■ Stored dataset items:
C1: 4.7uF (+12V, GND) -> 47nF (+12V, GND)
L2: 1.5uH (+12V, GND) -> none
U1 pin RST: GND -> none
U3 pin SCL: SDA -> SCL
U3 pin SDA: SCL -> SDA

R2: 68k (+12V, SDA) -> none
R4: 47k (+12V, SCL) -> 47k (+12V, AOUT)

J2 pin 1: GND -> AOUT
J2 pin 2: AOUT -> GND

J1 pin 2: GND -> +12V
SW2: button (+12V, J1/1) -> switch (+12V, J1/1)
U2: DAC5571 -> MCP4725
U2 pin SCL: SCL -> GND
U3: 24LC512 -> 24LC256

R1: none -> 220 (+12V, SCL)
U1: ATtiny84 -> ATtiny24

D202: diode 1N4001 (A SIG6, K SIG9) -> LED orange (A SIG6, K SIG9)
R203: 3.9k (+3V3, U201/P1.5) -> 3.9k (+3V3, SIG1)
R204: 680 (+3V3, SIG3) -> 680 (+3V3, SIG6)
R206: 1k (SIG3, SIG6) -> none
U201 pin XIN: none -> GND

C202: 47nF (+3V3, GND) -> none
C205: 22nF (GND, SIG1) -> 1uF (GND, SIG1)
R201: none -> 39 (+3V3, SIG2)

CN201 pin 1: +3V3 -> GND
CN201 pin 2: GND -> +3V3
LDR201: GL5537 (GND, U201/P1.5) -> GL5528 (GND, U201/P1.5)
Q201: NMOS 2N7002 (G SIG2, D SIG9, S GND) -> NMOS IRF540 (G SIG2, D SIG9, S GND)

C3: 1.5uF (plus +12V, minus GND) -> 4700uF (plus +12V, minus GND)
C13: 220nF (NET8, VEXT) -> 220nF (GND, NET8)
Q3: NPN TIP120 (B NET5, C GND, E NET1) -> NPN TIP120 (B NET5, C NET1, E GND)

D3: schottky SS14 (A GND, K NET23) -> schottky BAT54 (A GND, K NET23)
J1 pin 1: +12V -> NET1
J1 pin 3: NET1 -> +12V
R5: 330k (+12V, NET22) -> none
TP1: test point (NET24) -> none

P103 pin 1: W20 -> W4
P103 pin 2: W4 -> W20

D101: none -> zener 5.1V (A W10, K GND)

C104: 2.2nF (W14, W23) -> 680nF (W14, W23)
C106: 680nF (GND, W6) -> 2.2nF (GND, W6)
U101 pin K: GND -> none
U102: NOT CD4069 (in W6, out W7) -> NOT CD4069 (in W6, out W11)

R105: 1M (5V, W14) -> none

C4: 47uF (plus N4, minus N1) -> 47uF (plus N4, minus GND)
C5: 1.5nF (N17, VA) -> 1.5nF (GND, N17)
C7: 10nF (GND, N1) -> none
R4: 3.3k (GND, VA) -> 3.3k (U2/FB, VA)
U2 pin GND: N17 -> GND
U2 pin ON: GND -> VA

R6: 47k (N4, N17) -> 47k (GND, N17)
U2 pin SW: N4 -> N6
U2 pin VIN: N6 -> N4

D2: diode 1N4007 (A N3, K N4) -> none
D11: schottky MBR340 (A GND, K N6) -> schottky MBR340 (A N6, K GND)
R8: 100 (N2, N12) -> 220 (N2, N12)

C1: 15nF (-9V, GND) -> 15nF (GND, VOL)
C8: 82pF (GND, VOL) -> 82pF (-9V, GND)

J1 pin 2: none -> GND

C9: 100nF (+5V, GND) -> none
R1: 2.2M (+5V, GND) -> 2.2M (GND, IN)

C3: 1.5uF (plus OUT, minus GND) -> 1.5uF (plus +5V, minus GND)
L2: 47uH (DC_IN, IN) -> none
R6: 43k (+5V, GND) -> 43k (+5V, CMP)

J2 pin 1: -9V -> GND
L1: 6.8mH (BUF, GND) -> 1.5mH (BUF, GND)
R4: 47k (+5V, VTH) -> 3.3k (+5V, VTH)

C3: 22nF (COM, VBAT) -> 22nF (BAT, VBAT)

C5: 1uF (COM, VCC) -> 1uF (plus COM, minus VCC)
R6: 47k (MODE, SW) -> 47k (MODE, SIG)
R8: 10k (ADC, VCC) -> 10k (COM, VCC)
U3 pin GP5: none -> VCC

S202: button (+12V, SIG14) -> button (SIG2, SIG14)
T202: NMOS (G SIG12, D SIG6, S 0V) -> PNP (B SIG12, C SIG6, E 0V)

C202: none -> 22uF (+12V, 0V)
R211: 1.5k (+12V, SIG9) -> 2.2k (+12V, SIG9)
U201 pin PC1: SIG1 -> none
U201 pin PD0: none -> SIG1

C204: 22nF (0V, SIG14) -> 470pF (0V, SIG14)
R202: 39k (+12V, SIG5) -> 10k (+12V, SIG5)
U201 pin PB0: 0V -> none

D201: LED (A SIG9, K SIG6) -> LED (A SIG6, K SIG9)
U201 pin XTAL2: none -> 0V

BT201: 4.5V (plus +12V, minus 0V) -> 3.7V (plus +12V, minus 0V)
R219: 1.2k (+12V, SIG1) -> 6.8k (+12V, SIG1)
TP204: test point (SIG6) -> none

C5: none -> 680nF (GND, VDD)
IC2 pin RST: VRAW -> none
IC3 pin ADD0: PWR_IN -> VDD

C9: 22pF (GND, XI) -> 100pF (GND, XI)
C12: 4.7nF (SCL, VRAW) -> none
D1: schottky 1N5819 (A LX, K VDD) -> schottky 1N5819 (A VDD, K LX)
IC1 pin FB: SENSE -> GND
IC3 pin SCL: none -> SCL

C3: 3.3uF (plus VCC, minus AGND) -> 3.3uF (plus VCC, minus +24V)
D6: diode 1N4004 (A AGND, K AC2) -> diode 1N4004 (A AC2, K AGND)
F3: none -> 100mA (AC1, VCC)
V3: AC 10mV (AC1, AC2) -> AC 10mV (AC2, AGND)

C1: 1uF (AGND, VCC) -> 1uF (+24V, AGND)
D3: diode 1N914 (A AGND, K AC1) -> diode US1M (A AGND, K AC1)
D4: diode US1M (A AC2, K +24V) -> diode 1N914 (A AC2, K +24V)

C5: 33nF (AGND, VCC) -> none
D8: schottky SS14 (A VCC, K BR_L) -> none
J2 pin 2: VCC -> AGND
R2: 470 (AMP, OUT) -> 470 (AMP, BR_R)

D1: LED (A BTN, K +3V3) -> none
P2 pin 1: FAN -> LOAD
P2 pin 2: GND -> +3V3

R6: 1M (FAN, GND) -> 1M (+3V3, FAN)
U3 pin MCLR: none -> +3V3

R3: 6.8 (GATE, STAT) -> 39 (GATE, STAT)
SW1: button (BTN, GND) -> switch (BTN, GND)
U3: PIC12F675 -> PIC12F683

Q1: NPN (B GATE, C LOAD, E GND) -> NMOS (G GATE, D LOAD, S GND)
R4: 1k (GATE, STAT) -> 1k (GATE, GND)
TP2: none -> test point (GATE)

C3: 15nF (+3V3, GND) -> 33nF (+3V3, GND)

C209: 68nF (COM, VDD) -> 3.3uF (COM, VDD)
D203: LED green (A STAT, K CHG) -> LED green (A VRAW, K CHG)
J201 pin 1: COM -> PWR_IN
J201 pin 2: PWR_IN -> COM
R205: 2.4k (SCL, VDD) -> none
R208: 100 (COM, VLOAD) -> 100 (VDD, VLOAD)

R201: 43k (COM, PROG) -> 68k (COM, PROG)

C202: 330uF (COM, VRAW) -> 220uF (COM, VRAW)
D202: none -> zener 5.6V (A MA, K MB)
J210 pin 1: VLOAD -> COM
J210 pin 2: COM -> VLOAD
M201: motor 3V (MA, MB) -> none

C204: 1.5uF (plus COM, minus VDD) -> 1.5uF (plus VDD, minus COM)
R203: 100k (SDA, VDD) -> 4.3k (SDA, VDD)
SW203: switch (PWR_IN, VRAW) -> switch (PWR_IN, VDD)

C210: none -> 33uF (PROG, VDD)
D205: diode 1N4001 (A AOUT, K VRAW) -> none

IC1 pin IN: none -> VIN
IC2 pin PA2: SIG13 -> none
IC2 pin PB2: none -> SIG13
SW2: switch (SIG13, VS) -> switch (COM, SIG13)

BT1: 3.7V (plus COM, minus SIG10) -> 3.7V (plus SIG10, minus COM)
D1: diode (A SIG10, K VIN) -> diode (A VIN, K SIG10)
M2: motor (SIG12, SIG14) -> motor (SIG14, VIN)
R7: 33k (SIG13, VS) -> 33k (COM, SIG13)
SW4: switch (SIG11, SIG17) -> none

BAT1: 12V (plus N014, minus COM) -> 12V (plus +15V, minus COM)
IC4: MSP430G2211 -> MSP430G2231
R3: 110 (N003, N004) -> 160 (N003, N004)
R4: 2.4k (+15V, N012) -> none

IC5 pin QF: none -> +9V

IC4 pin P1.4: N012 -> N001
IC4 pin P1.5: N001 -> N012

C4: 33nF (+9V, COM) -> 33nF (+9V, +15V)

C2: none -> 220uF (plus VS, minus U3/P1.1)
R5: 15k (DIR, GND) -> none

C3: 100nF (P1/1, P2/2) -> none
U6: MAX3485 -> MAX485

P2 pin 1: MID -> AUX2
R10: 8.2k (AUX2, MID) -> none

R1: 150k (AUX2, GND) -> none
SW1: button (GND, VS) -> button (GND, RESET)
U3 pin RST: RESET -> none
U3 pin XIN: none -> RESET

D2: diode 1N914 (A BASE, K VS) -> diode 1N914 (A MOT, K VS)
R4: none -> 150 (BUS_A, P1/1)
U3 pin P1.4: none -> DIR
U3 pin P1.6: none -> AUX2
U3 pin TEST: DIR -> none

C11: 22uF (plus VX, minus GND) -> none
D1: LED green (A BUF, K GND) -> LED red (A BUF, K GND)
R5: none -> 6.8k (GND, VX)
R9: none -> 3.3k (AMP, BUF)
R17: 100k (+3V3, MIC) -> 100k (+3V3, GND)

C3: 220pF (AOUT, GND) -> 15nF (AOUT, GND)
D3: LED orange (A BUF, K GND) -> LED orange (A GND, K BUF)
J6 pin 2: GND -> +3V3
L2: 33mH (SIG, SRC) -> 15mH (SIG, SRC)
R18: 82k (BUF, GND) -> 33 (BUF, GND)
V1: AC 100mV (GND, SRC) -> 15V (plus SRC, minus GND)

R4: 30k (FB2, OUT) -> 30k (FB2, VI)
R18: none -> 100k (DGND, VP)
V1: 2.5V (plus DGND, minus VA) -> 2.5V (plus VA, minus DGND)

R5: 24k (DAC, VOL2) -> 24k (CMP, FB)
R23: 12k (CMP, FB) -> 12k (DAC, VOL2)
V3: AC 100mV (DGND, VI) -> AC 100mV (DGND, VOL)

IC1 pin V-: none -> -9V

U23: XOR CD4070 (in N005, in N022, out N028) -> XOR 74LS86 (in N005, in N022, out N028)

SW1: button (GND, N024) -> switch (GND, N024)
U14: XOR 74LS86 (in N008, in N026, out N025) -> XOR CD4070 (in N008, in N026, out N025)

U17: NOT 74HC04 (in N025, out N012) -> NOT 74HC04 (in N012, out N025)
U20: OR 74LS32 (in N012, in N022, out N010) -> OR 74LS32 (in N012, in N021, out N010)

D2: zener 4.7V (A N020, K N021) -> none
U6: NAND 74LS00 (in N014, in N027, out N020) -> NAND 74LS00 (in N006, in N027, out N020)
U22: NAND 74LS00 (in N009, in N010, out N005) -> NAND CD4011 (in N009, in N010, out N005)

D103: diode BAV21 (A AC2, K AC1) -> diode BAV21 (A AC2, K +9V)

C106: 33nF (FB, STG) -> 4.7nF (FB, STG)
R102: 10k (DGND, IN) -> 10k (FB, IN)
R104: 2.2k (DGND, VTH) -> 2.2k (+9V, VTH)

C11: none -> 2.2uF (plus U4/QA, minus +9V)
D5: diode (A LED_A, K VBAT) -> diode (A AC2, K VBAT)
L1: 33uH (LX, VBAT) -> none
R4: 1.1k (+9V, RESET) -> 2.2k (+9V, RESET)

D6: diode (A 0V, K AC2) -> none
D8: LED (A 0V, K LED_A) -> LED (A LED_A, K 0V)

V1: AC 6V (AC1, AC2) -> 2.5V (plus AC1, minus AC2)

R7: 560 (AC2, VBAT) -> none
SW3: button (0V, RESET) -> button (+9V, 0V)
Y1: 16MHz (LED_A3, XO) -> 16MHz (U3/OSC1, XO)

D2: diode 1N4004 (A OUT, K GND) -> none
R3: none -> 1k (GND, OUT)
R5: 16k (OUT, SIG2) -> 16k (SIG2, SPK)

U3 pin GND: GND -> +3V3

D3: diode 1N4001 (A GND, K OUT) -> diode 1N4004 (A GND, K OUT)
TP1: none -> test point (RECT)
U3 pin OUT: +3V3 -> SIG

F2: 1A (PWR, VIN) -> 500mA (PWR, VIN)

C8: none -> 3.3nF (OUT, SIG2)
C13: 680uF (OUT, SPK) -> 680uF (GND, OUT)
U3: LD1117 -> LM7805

■ ASSIGNMENT: Here the output must be the lines above from the line with "C5: 33nF (AGND, VCC) -> none" to the line with "C204: 1.5uF (plus", both included, duplicated word for word and nothing else.

■ TASK OUTPUT:
C5: 33nF (AGND, VCC) -> none
D8: schottky SS14 (A VCC, K BR_L) -> none
J2 pin 2: VCC -> AGND
R2: 470 (AMP, OUT) -> 470 (AMP, BR_R)

D1: LED (A BTN, K +3V3) -> none
P2 pin 1: FAN -> LOAD
P2 pin 2: GND -> +3V3

R6: 1M (FAN, GND) -> 1M (+3V3, FAN)
U3 pin MCLR: none -> +3V3

R3: 6.8 (GATE, STAT) -> 39 (GATE, STAT)
SW1: button (BTN, GND) -> switch (BTN, GND)
U3: PIC12F675 -> PIC12F683

Q1: NPN (B GATE, C LOAD, E GND) -> NMOS (G GATE, D LOAD, S GND)
R4: 1k (GATE, STAT) -> 1k (GATE, GND)
TP2: none -> test point (GATE)

C3: 15nF (+3V3, GND) -> 33nF (+3V3, GND)

C209: 68nF (COM, VDD) -> 3.3uF (COM, VDD)
D203: LED green (A STAT, K CHG) -> LED green (A VRAW, K CHG)
J201 pin 1: COM -> PWR_IN
J201 pin 2: PWR_IN -> COM
R205: 2.4k (SCL, VDD) -> none
R208: 100 (COM, VLOAD) -> 100 (VDD, VLOAD)

R201: 43k (COM, PROG) -> 68k (COM, PROG)

C202: 330uF (COM, VRAW) -> 220uF (COM, VRAW)
D202: none -> zener 5.6V (A MA, K MB)
J210 pin 1: VLOAD -> COM
J210 pin 2: COM -> VLOAD
M201: motor 3V (MA, MB) -> none

C204: 1.5uF (plus COM, minus VDD) -> 1.5uF (plus VDD, minus COM)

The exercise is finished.